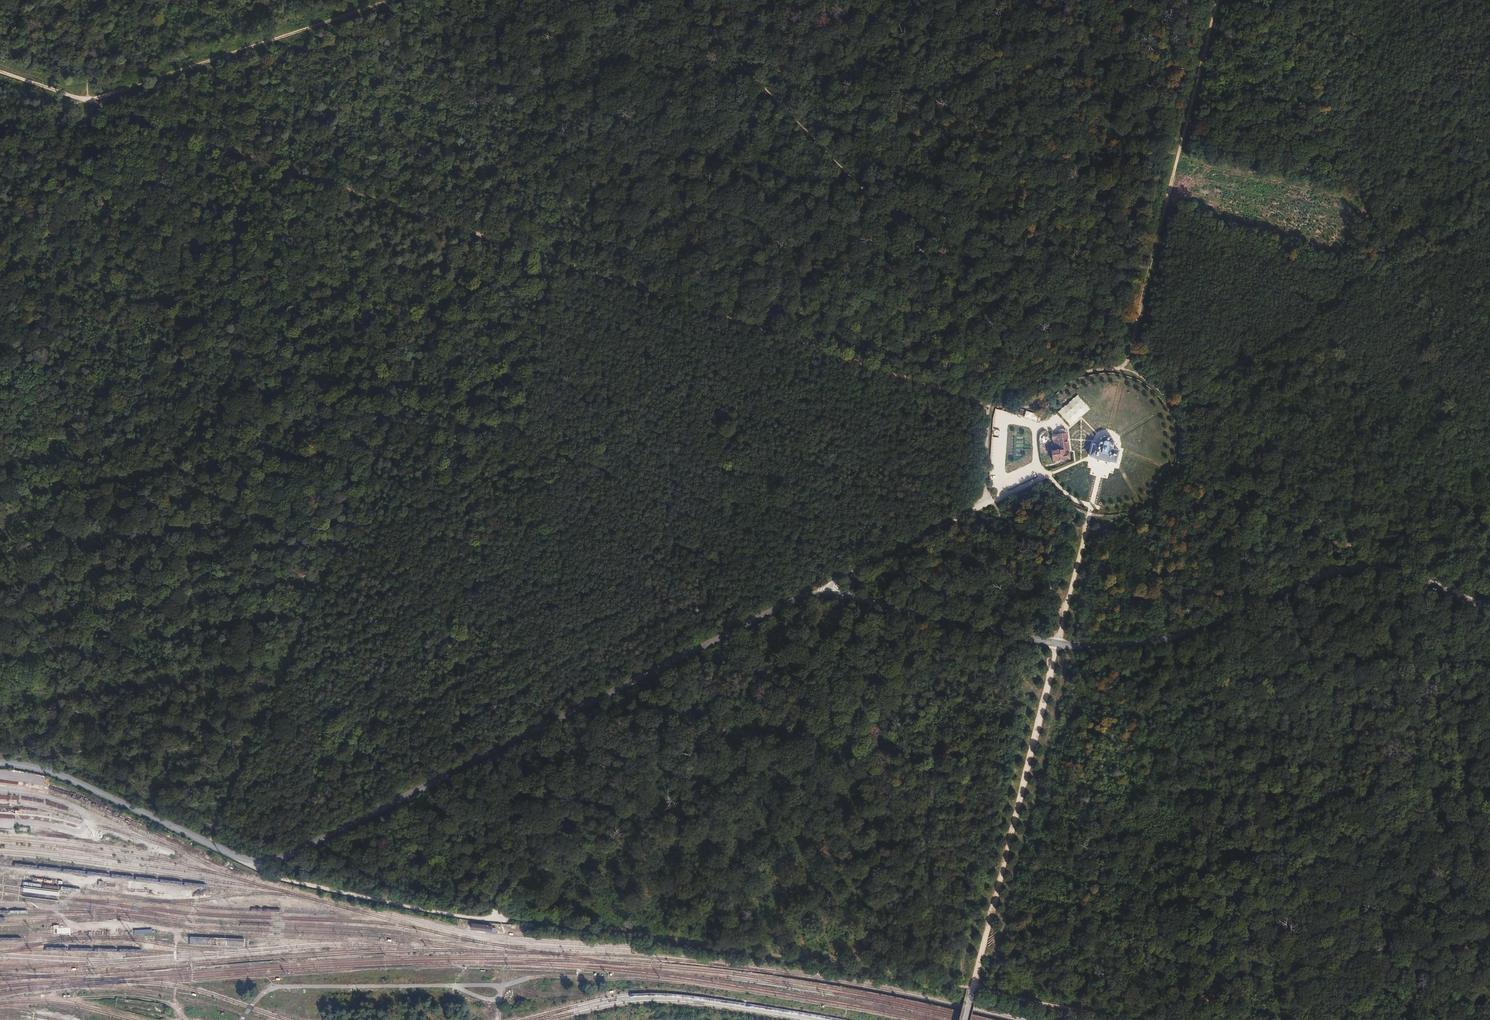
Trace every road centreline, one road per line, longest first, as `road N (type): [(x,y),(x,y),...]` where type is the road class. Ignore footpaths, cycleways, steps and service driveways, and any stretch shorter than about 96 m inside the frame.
road 1 (tertiary): [(1489,612),(1378,566),(1316,577),(1159,641),(1087,647),(807,590),(303,848),(263,861),(60,776),(0,763)]
road 2 (track): [(248,860),(298,881),(421,907),(621,929),(972,987)]
road 3 (track): [(1287,0),(1489,519)]
road 4 (track): [(479,233),(989,406)]
road 5 (track): [(344,533),(371,535),(781,335)]
road 6 (track): [(1087,530),(971,991)]
road 7 (track): [(89,102),(479,233)]
road 8 (track): [(500,989),(534,978),(639,979),(899,1019)]
road 9 (track): [(1215,0),(1131,356),(1115,370)]
road 10 (track): [(129,443),(171,826)]
road 11 (track): [(1170,404),(1489,212)]
road 12 (track): [(1182,688),(1285,1019)]
road 13 (track): [(89,102),(129,443)]
road 14 (track): [(479,233),(339,544)]
road 15 (track): [(339,544),(210,844)]
road 16 (track): [(89,102),(394,0)]
road 17 (track): [(845,171),(1060,386)]
road 18 (track): [(1284,335),(1489,170)]
road 19 (track): [(1489,776),(1408,1019)]
road 20 (track): [(578,0),(479,233)]
road 21 (track): [(1331,0),(1356,38),(1437,86),(1489,132)]
road 22 (track): [(989,406),(1039,405),(1068,379),(1104,370),(1141,377),(1170,404)]
road 23 (track): [(0,269),(89,102)]
road 24 (track): [(845,171),(896,0)]
road 25 (track): [(781,335),(845,171)]
road 26 (track): [(1063,622),(1036,548),(998,523),(985,503)]
road 27 (track): [(125,844),(0,829)]

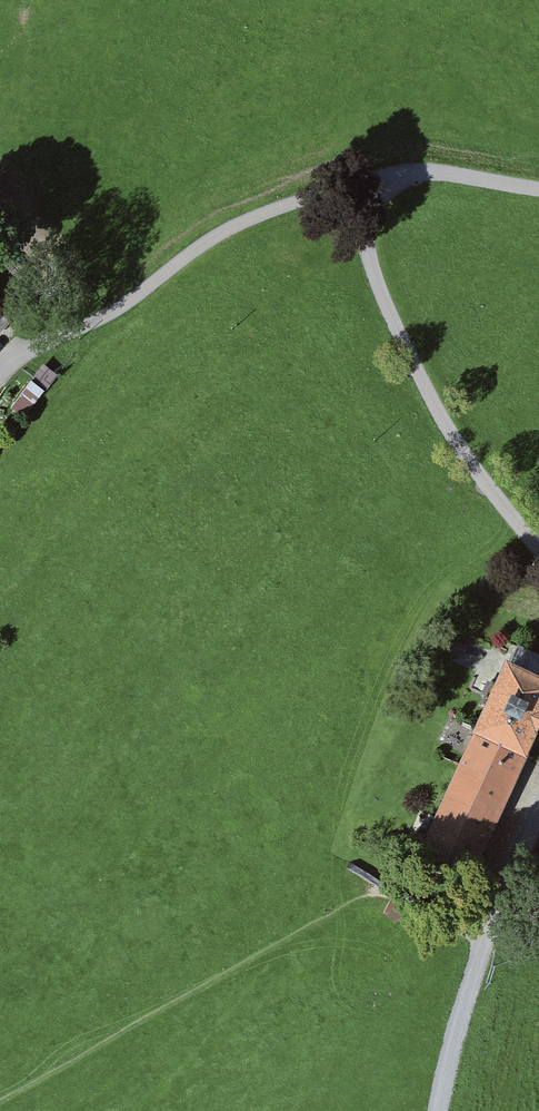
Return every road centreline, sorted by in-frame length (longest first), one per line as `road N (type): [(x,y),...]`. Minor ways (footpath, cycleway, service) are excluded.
road 1 (unclassified): [(538,551),(444,422),(381,294),(363,226),(369,185)]
road 2 (unclassified): [(369,185),(235,228),(67,339)]
road 3 (track): [(434,1110),(483,943)]
road 4 (unclassified): [(538,190),(422,172),(369,185)]
road 5 (unclassified): [(483,943),(538,811)]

> _Work to complete_
Repeat the material exactly. Any picture in it should be dropped.

> _Exercise response_
Trace every road centreline, one road per line, longest first, as `road N (type): [(x,y),(x,y),...]` where type is the road class. Ignore footpaths, cycleways, steps and service driveways, and any stretch shorter than about 96 m inside the frame.
road 1 (tertiary): [(1489,612),(1378,566),(1316,577),(1159,641),(1087,647),(807,590),(303,848),(263,861),(60,776),(0,763)]
road 2 (track): [(248,860),(298,881),(421,907),(621,929),(972,987)]
road 3 (track): [(1287,0),(1489,519)]
road 4 (track): [(479,233),(989,406)]
road 5 (track): [(344,533),(371,535),(781,335)]
road 6 (track): [(1087,530),(971,991)]
road 7 (track): [(89,102),(479,233)]
road 8 (track): [(500,989),(534,978),(639,979),(899,1019)]
road 9 (track): [(1215,0),(1131,356),(1115,370)]
road 10 (track): [(129,443),(171,826)]
road 11 (track): [(1170,404),(1489,212)]
road 12 (track): [(1182,688),(1285,1019)]
road 13 (track): [(89,102),(129,443)]
road 14 (track): [(479,233),(339,544)]
road 15 (track): [(339,544),(210,844)]
road 16 (track): [(89,102),(394,0)]
road 17 (track): [(845,171),(1060,386)]
road 18 (track): [(1284,335),(1489,170)]
road 19 (track): [(1489,776),(1408,1019)]
road 20 (track): [(578,0),(479,233)]
road 21 (track): [(1331,0),(1356,38),(1437,86),(1489,132)]
road 22 (track): [(989,406),(1039,405),(1068,379),(1104,370),(1141,377),(1170,404)]
road 23 (track): [(0,269),(89,102)]
road 24 (track): [(845,171),(896,0)]
road 25 (track): [(781,335),(845,171)]
road 26 (track): [(1063,622),(1036,548),(998,523),(985,503)]
road 27 (track): [(125,844),(0,829)]

Return every road centreline, sorted by in-frame length (longest first), one per line as `road N (type): [(x,y),...]`. Minor ways (footpath, cycleway, service) are excluded.
road 1 (unclassified): [(538,551),(444,422),(381,294),(363,226),(369,185)]
road 2 (unclassified): [(369,185),(235,228),(67,339)]
road 3 (track): [(434,1110),(483,943)]
road 4 (unclassified): [(538,190),(422,172),(369,185)]
road 5 (unclassified): [(483,943),(538,811)]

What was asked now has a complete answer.